BEGIN Record set

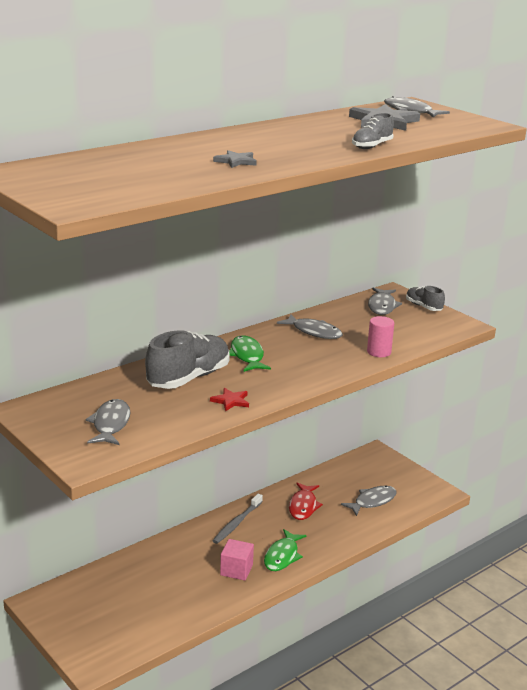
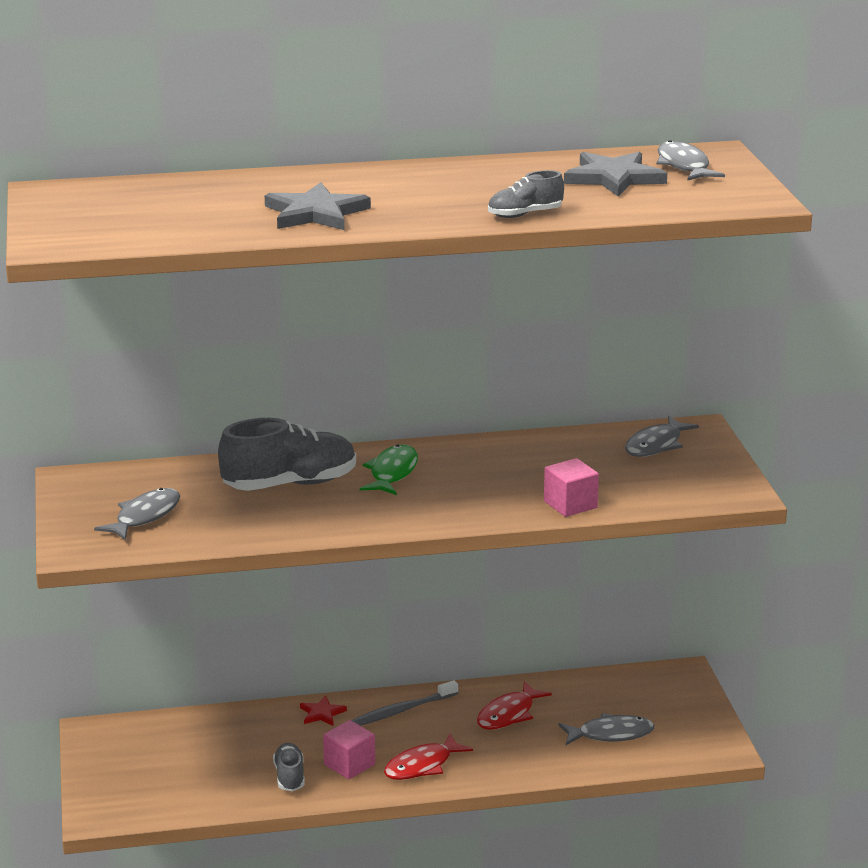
camera: 30 degrees right, 0 degrees up
(231, 401) = (308, 522): red star -> red star (322, 713)
(236, 161) = (315, 213): grey star -> grey star, size x1.89
(282, 556) = (422, 766): green fish -> red fish
(314, 332) = (516, 460): grey fish -> none
(379, 352) = (570, 504): pink cylinder -> pink cube
(423, 307) = (716, 458): grey shoe -> grey shoe (289, 777)

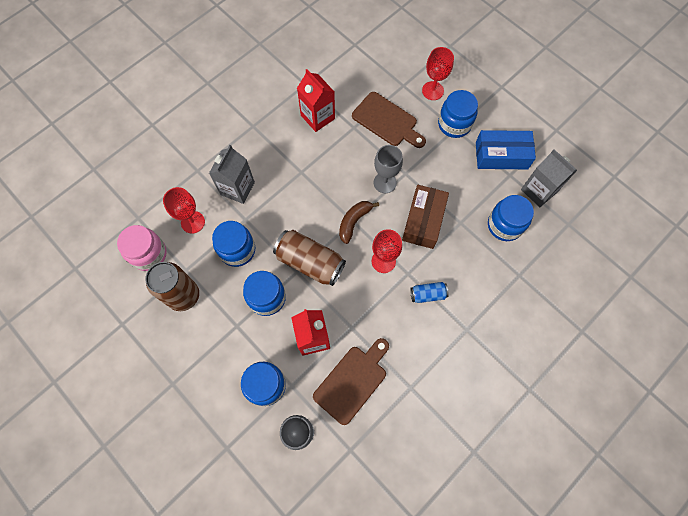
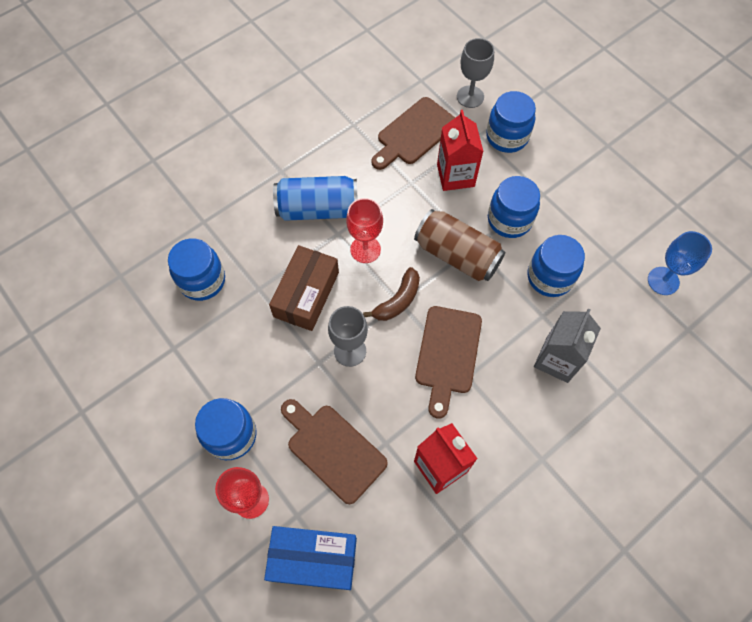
camera: 175 degrees left, 5 degrees down
(149, 254) = (663, 281): pink jar -> blue goblet
(184, 296) = (610, 229): brown can -> none
(193, 222) = (613, 317): red goblet -> none
(315, 186) = (447, 354): none -> brown cutting board
(427, 294) = (318, 209): blue can -> blue can, size x1.93
(501, 155) = (176, 378): blue box -> blue box (313, 559)
(538, 191) = (141, 322): grey carton -> none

END Record set

→ **What to produce**
All lines from the one bearing "(423, 307) = (716, 458): grey" through the last line of the records, and only those, should be duplicated exactly; no picture belongs in the copy.

→ **Answer space**
(423, 307) = (716, 458): grey shoe -> grey shoe (289, 777)

camera: 175 degrees left, 5 degrees down
(149, 254) = (663, 281): pink jar -> blue goblet
(184, 296) = (610, 229): brown can -> none
(193, 222) = (613, 317): red goblet -> none
(315, 186) = (447, 354): none -> brown cutting board
(427, 294) = (318, 209): blue can -> blue can, size x1.93
(501, 155) = (176, 378): blue box -> blue box (313, 559)
(538, 191) = (141, 322): grey carton -> none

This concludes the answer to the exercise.